■ Problem requirements
Write out the lines below once more, exactly as they appear. Do not include pictures.

■ Stored entries

□ □ □

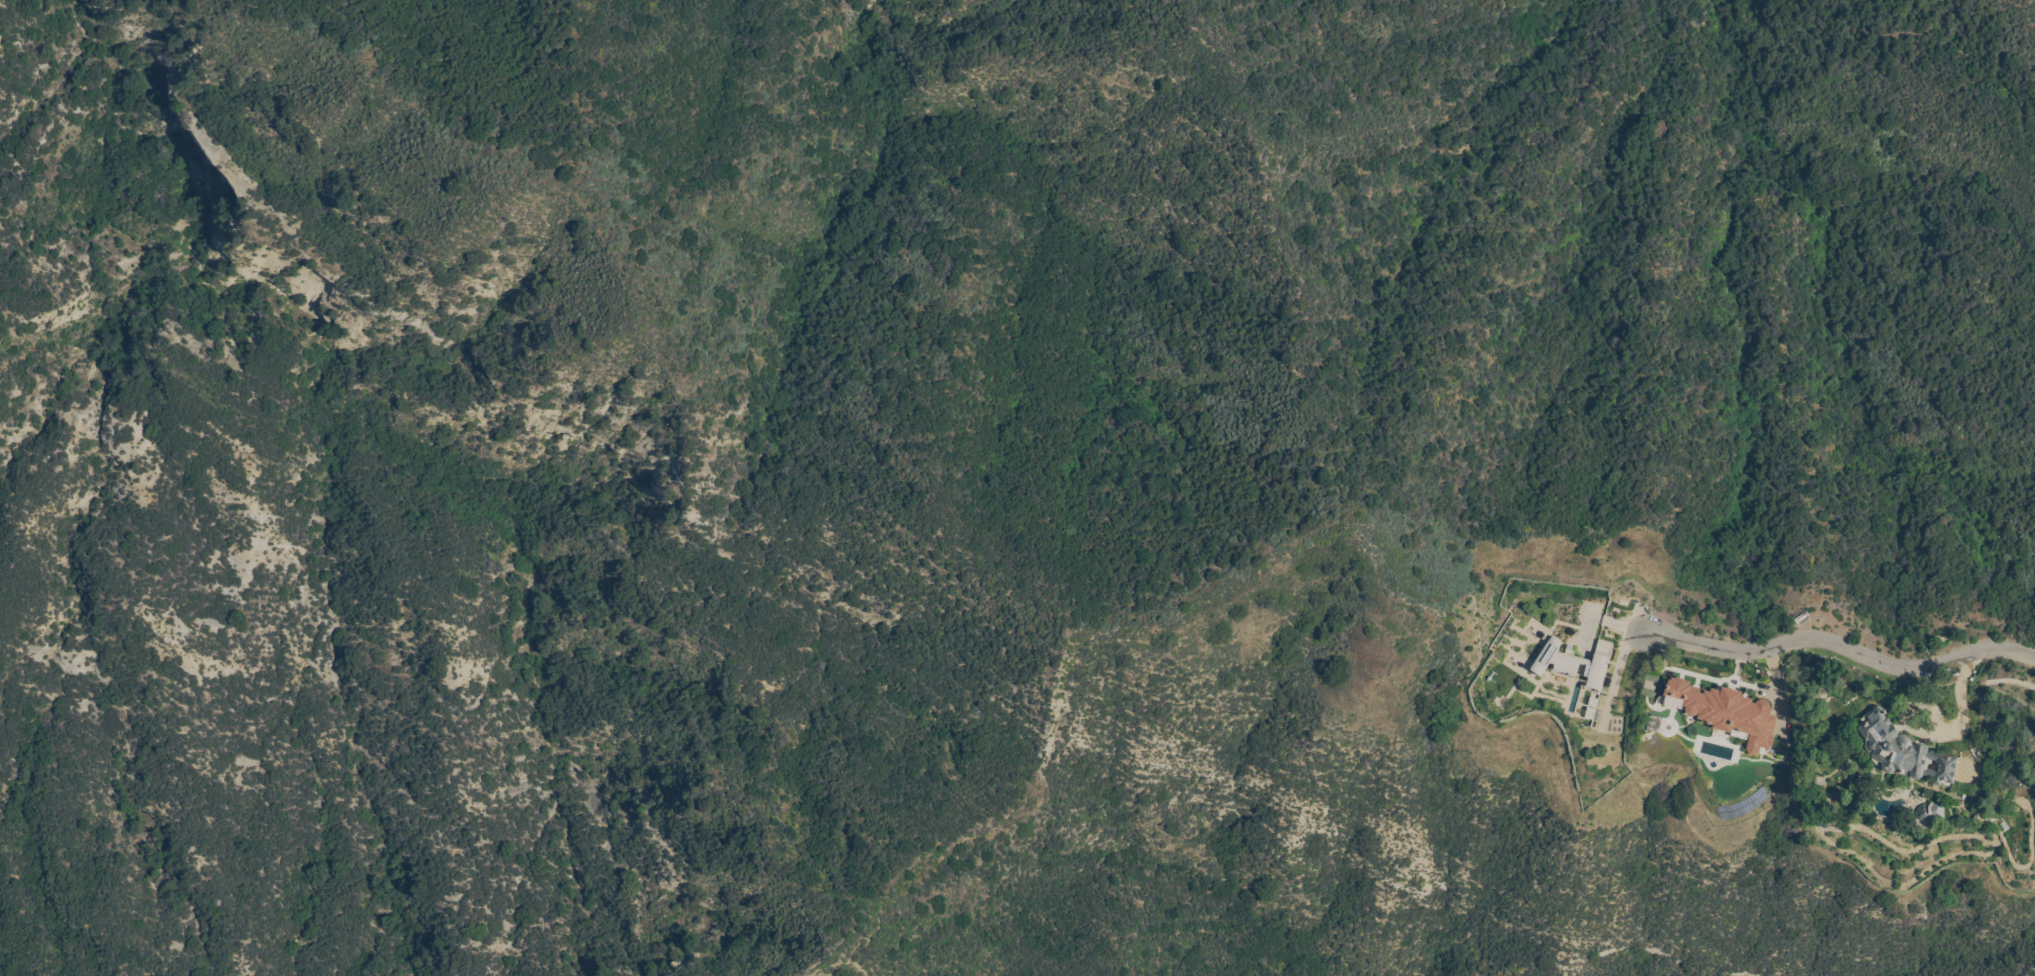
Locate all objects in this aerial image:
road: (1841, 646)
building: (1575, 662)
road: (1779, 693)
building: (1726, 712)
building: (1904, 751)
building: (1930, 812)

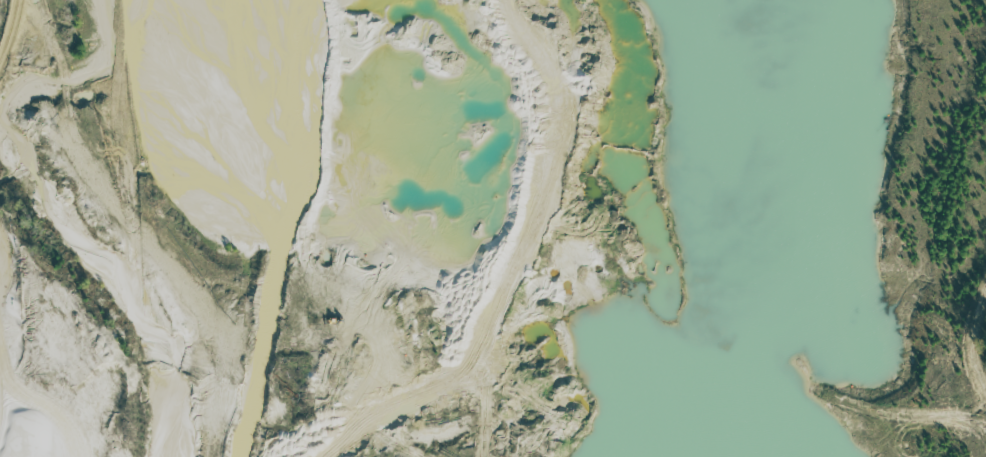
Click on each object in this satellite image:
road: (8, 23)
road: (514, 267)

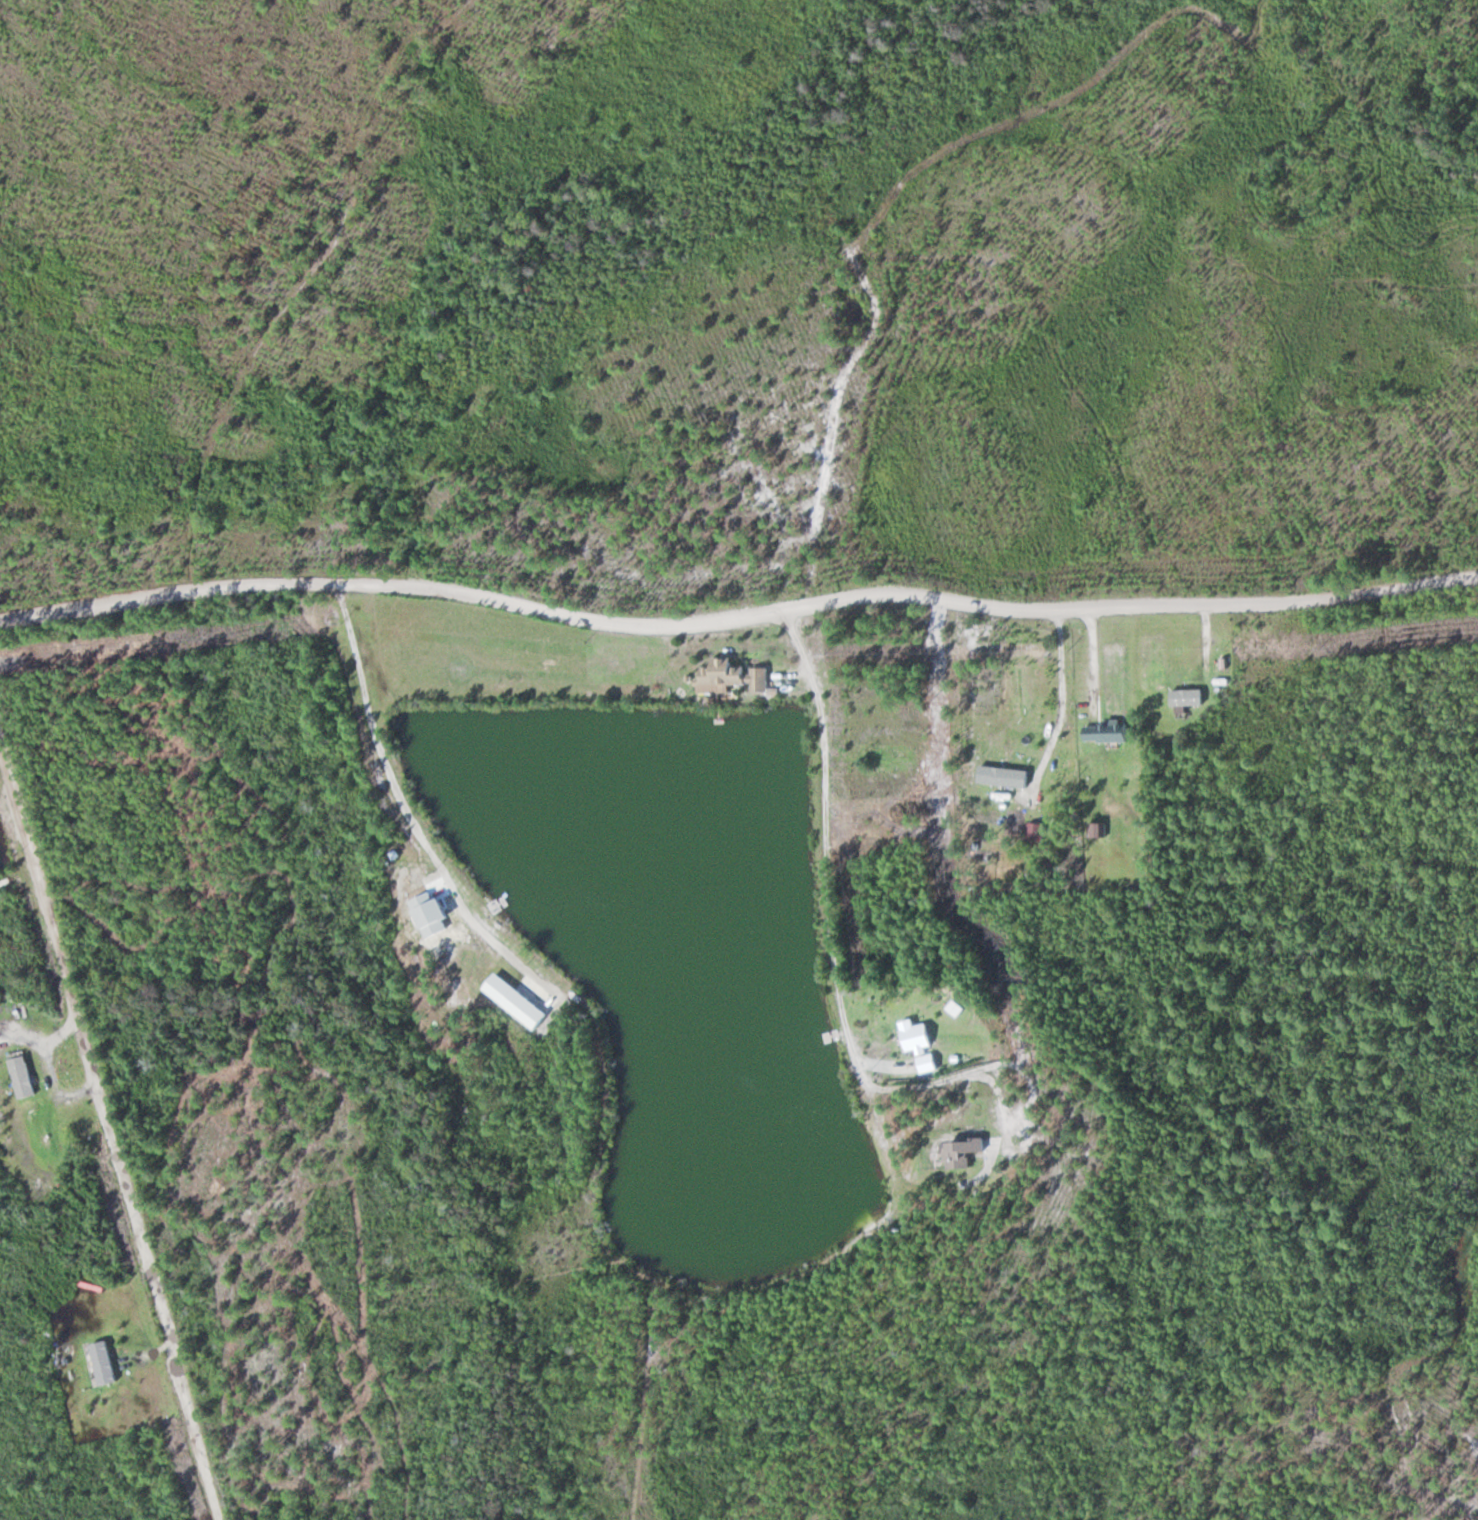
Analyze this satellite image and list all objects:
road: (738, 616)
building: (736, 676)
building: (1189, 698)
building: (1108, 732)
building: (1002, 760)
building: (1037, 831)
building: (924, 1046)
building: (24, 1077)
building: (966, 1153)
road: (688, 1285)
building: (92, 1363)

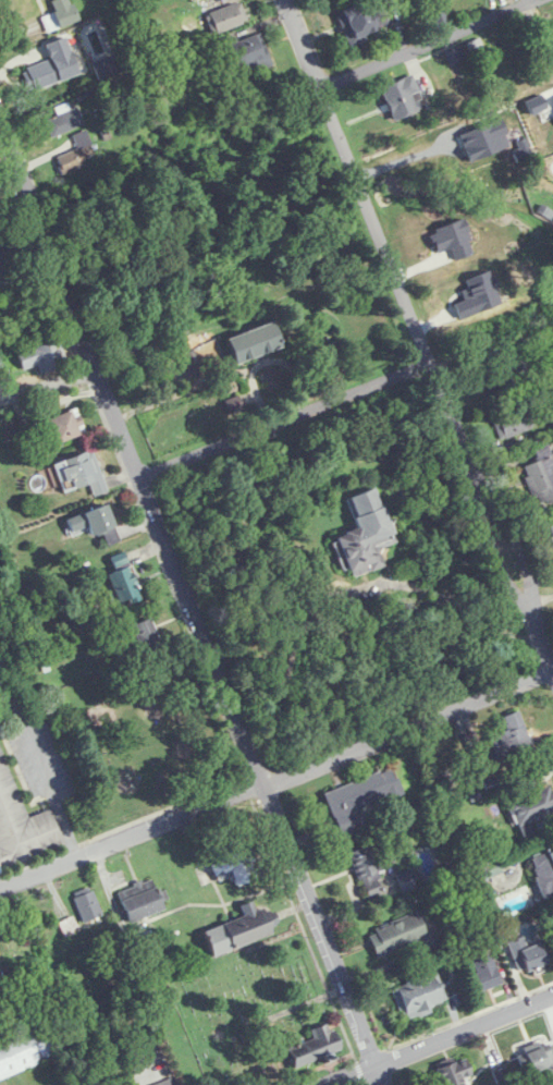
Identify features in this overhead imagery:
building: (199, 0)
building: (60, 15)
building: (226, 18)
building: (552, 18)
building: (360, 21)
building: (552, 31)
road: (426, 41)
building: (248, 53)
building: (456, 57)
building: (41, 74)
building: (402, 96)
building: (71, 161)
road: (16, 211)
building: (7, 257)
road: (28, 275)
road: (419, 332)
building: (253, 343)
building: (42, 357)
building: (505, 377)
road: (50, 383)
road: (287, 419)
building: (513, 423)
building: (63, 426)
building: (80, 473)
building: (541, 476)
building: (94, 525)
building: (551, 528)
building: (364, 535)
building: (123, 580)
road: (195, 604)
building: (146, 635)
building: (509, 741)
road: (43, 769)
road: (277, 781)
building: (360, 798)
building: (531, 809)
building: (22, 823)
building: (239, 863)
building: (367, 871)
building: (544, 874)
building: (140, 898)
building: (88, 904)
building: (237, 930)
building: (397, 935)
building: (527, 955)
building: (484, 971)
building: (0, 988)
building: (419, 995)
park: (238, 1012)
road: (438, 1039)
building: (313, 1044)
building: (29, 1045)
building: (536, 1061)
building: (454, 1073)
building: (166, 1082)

□ □ □

■ Solved problem
Locate all objects in this aerial image:
road: (1841, 646)
building: (1575, 662)
road: (1779, 693)
building: (1726, 712)
building: (1904, 751)
building: (1930, 812)

Click on each object in this satellite image:
road: (8, 23)
road: (514, 267)

Analyze this satellite image and list all objects:
road: (738, 616)
building: (736, 676)
building: (1189, 698)
building: (1108, 732)
building: (1002, 760)
building: (1037, 831)
building: (924, 1046)
building: (24, 1077)
building: (966, 1153)
road: (688, 1285)
building: (92, 1363)

Identify features in this overhead imagery:
building: (199, 0)
building: (60, 15)
building: (226, 18)
building: (552, 18)
building: (360, 21)
building: (552, 31)
road: (426, 41)
building: (248, 53)
building: (456, 57)
building: (41, 74)
building: (402, 96)
building: (71, 161)
road: (16, 211)
building: (7, 257)
road: (28, 275)
road: (419, 332)
building: (253, 343)
building: (42, 357)
building: (505, 377)
road: (50, 383)
road: (287, 419)
building: (513, 423)
building: (63, 426)
building: (80, 473)
building: (541, 476)
building: (94, 525)
building: (551, 528)
building: (364, 535)
building: (123, 580)
road: (195, 604)
building: (146, 635)
building: (509, 741)
road: (43, 769)
road: (277, 781)
building: (360, 798)
building: (531, 809)
building: (22, 823)
building: (239, 863)
building: (367, 871)
building: (544, 874)
building: (140, 898)
building: (88, 904)
building: (237, 930)
building: (397, 935)
building: (527, 955)
building: (484, 971)
building: (0, 988)
building: (419, 995)
park: (238, 1012)
road: (438, 1039)
building: (313, 1044)
building: (29, 1045)
building: (536, 1061)
building: (454, 1073)
building: (166, 1082)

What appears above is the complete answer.